**PROBLEM REQUIREMENTS:**
Among the entries below, one stretch runs from the line that contains "U6: none -> NOT CD4069 (in W9, out W14)" through the line that contains "R211: 82k (N9, VA) -> 82k (AGND, VA)". Repeat that stretch exactly, ends included, and only that.

(Stored data)
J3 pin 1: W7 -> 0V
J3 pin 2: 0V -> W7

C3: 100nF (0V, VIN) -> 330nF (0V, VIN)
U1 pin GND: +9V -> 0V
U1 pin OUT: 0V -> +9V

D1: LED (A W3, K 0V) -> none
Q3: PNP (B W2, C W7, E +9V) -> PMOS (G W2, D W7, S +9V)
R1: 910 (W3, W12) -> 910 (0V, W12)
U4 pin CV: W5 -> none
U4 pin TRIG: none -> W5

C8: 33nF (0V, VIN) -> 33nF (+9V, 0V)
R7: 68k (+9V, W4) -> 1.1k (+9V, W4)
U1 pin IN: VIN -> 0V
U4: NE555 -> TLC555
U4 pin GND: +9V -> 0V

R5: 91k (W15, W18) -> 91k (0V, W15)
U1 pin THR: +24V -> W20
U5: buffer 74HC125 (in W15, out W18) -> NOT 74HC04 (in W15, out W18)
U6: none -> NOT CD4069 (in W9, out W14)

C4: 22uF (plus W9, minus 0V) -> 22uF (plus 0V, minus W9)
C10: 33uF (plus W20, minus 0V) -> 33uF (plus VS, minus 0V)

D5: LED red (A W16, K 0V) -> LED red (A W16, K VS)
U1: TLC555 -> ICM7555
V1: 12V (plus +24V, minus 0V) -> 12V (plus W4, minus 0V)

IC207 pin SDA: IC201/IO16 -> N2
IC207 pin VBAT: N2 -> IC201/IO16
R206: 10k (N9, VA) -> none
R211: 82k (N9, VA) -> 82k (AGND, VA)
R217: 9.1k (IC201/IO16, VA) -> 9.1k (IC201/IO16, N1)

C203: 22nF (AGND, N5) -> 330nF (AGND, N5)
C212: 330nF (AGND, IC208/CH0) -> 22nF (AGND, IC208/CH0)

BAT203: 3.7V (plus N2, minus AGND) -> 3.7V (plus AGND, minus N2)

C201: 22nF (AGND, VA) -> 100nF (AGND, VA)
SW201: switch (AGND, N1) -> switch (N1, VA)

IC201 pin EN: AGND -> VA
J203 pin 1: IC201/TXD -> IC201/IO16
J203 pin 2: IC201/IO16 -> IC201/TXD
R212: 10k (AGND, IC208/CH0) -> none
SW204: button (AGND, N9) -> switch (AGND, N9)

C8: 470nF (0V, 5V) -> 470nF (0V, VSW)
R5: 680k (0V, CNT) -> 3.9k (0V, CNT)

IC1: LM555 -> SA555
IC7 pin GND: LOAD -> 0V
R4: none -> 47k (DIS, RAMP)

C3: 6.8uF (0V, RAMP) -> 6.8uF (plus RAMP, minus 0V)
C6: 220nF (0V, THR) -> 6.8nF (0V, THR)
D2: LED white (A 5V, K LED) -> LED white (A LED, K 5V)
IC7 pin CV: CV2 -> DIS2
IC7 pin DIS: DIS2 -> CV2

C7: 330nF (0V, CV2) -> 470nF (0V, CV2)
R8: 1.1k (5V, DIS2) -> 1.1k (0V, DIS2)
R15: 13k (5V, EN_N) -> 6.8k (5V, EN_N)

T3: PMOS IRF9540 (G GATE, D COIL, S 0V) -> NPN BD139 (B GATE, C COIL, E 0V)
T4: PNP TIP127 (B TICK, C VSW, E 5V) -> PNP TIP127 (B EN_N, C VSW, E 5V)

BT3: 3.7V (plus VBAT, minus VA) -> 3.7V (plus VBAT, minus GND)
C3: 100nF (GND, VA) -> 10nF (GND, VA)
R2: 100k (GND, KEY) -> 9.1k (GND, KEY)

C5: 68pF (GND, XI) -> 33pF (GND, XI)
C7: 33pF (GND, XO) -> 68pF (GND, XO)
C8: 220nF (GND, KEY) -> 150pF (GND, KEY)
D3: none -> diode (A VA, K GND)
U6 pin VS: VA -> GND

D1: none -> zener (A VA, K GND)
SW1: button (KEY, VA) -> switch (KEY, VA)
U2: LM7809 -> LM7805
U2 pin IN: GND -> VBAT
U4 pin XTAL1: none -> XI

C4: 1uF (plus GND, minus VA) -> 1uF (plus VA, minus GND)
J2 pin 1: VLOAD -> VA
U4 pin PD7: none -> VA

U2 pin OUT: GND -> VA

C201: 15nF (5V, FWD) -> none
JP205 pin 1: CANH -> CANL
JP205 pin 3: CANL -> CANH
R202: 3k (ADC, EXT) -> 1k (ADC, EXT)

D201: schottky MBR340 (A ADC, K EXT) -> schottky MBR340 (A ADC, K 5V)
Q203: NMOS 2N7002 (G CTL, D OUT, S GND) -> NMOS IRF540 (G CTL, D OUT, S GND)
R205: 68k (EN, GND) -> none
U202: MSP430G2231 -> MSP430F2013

**OUTPUT FOR THIS EXERCISE:**
U6: none -> NOT CD4069 (in W9, out W14)

C4: 22uF (plus W9, minus 0V) -> 22uF (plus 0V, minus W9)
C10: 33uF (plus W20, minus 0V) -> 33uF (plus VS, minus 0V)

D5: LED red (A W16, K 0V) -> LED red (A W16, K VS)
U1: TLC555 -> ICM7555
V1: 12V (plus +24V, minus 0V) -> 12V (plus W4, minus 0V)

IC207 pin SDA: IC201/IO16 -> N2
IC207 pin VBAT: N2 -> IC201/IO16
R206: 10k (N9, VA) -> none
R211: 82k (N9, VA) -> 82k (AGND, VA)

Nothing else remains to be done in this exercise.